■ **Your task**
Of all the entries below, only the lines from the one with "SW2: switch (+12V, n19) -> switch (n19, n39)" up to and including the one with "U44: NAND (in" are to be duplicated exactly.

■ **Input**
------------------------------------------------

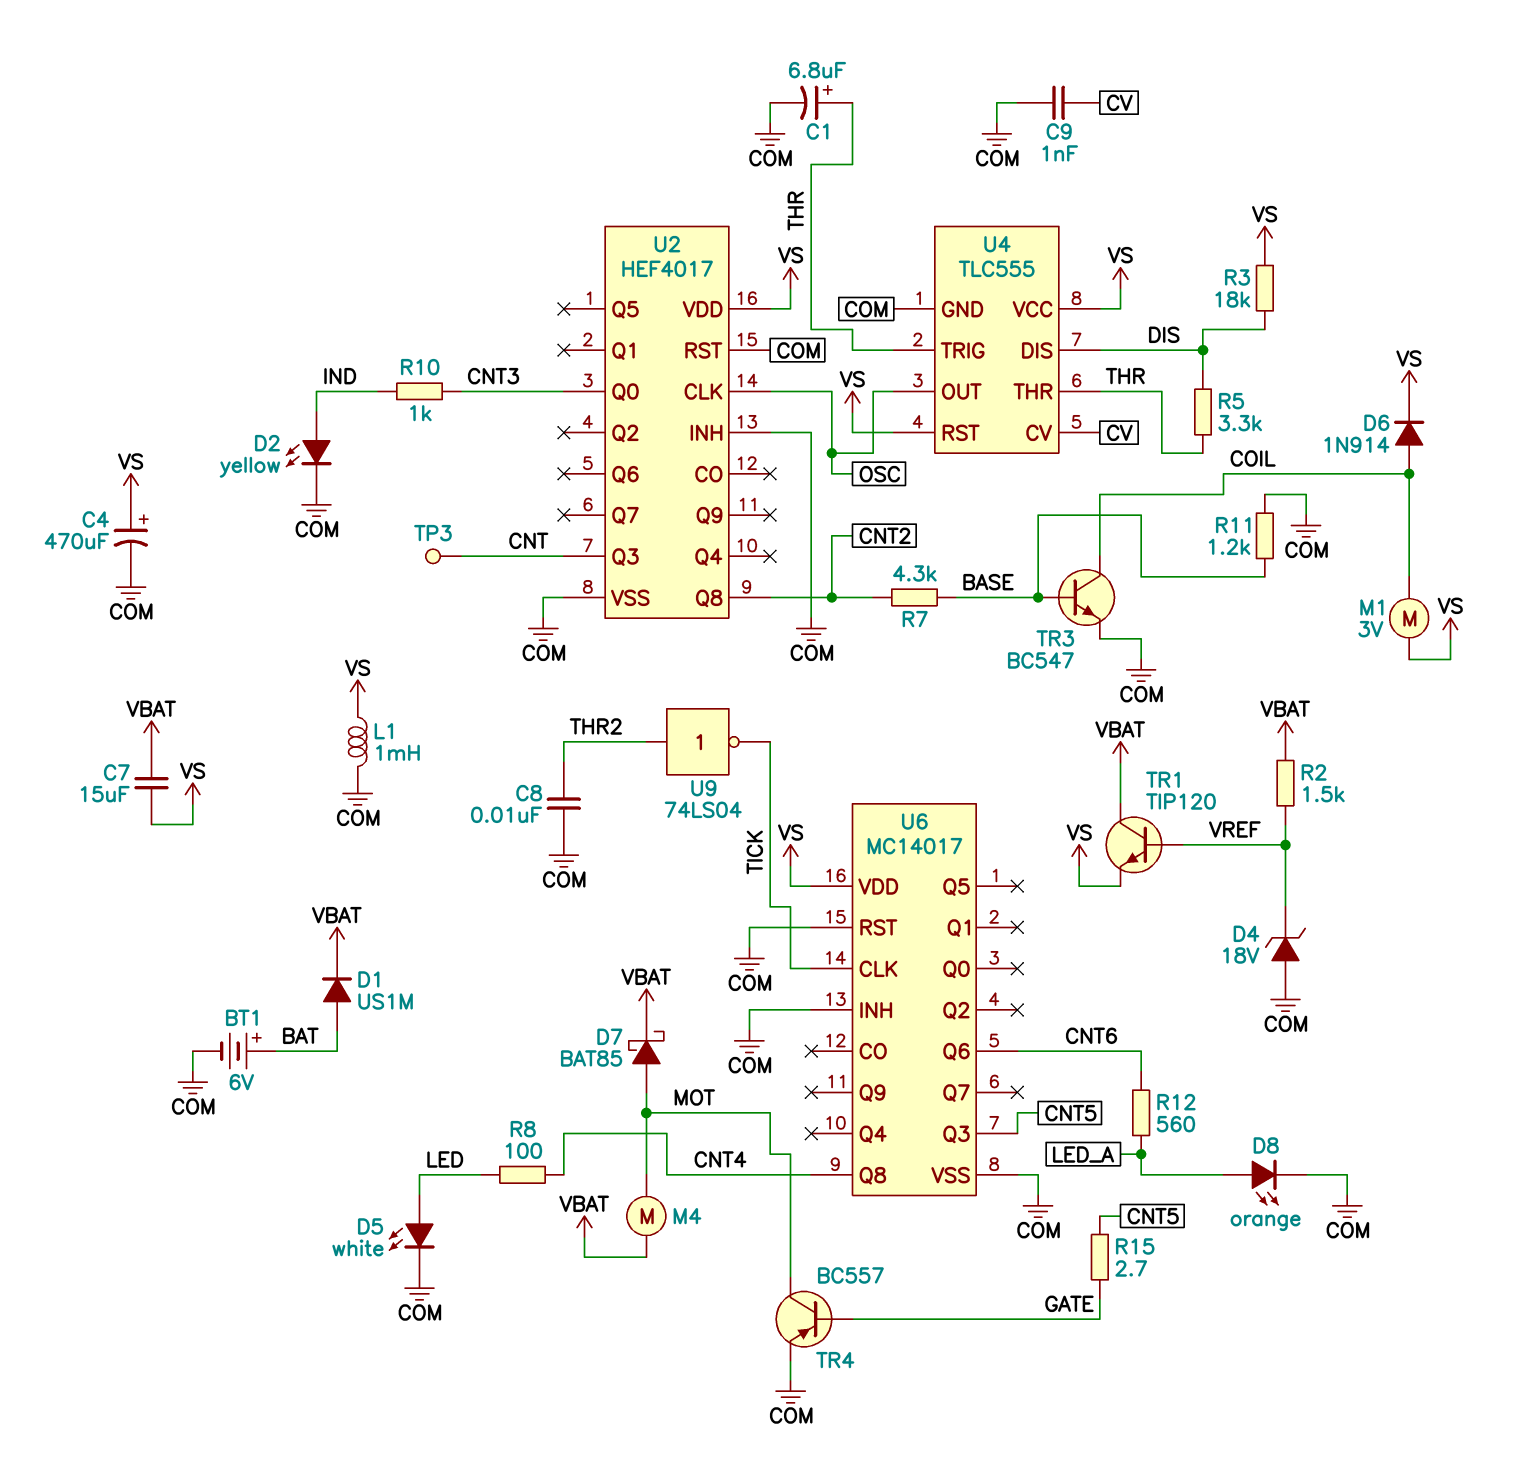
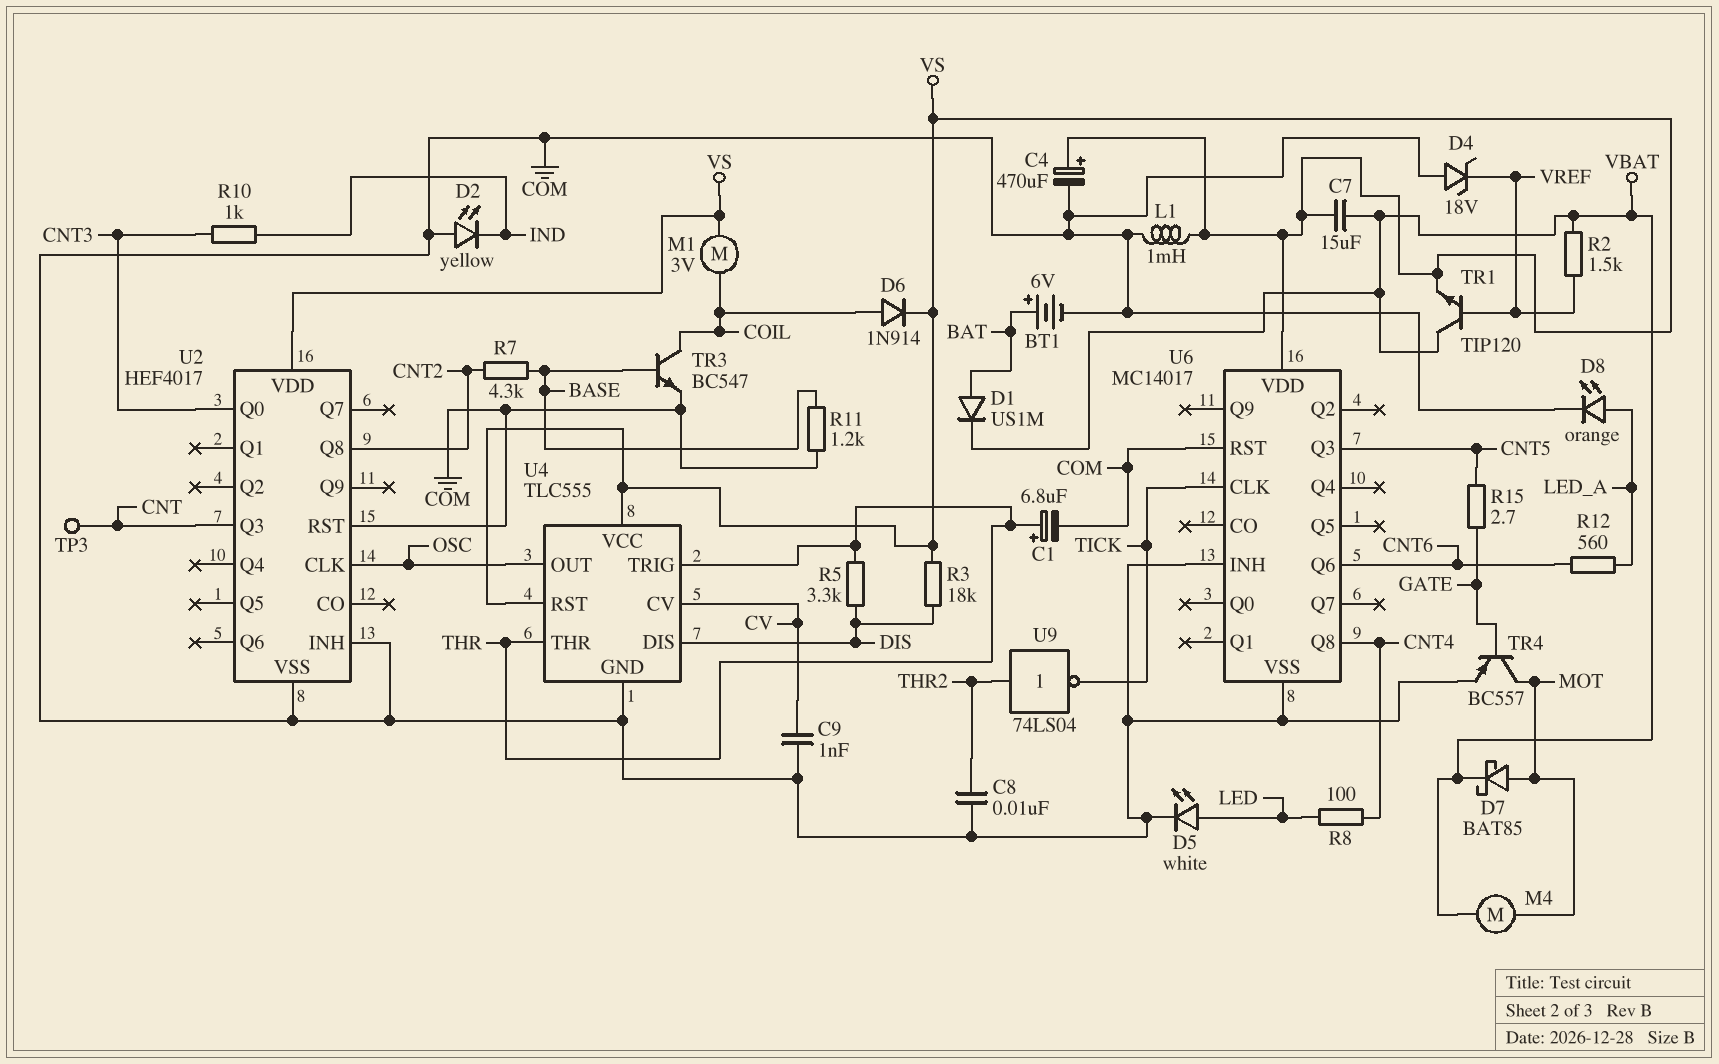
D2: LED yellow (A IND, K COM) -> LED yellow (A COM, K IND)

------------------------------------------------

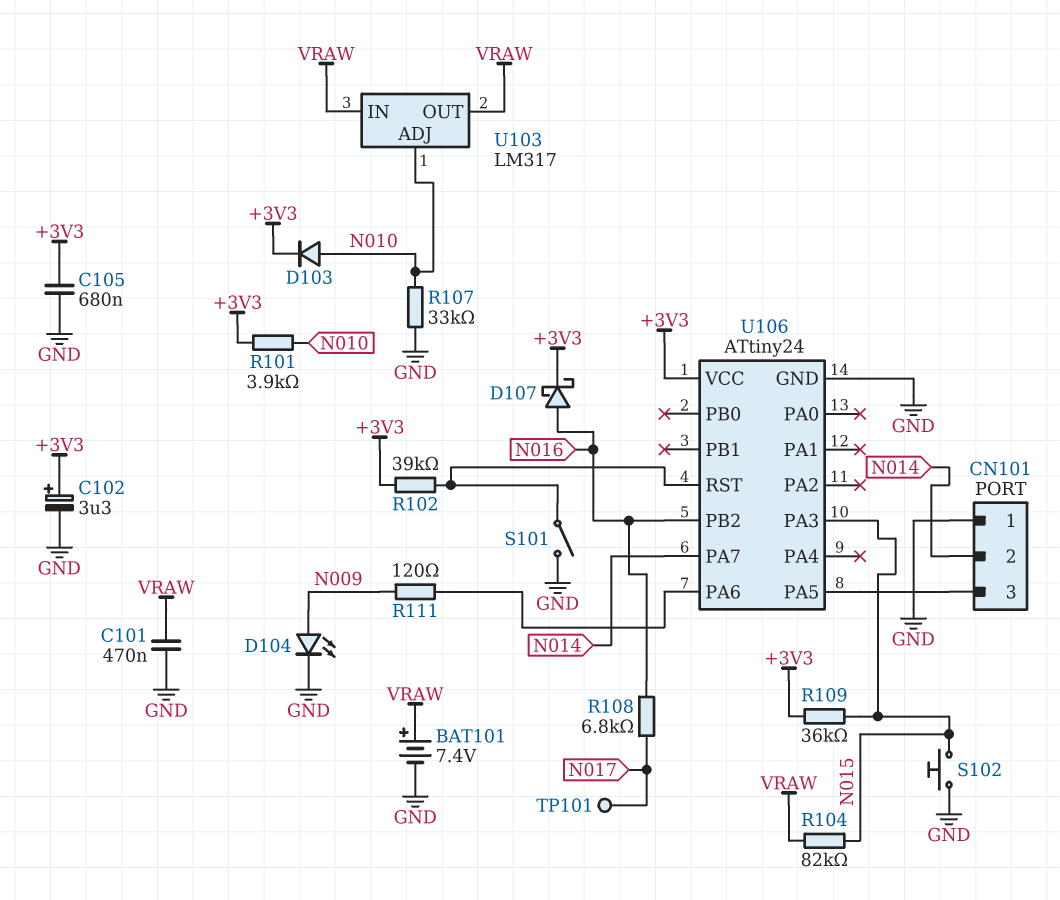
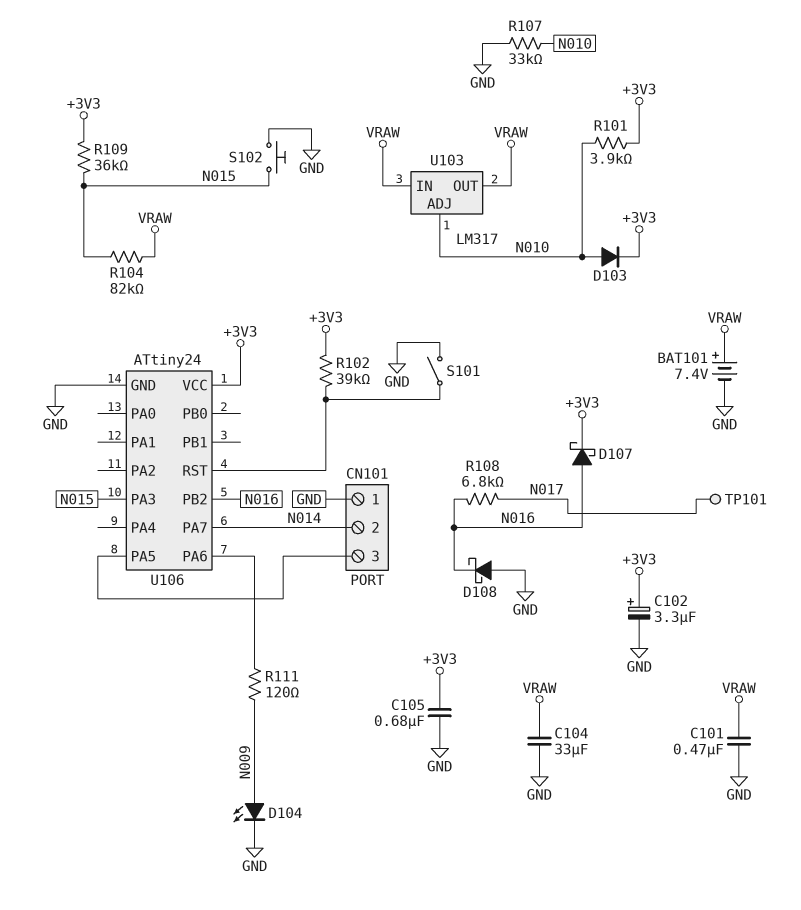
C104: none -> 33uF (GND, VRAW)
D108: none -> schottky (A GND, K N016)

------------------------------------------------

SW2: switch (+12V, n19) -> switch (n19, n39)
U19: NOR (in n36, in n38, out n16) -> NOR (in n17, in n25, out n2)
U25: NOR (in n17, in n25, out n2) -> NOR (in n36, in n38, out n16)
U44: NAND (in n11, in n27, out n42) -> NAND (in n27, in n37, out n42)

------------------------------------------------

■ **Response to the exercise**
SW2: switch (+12V, n19) -> switch (n19, n39)
U19: NOR (in n36, in n38, out n16) -> NOR (in n17, in n25, out n2)
U25: NOR (in n17, in n25, out n2) -> NOR (in n36, in n38, out n16)
U44: NAND (in n11, in n27, out n42) -> NAND (in n27, in n37, out n42)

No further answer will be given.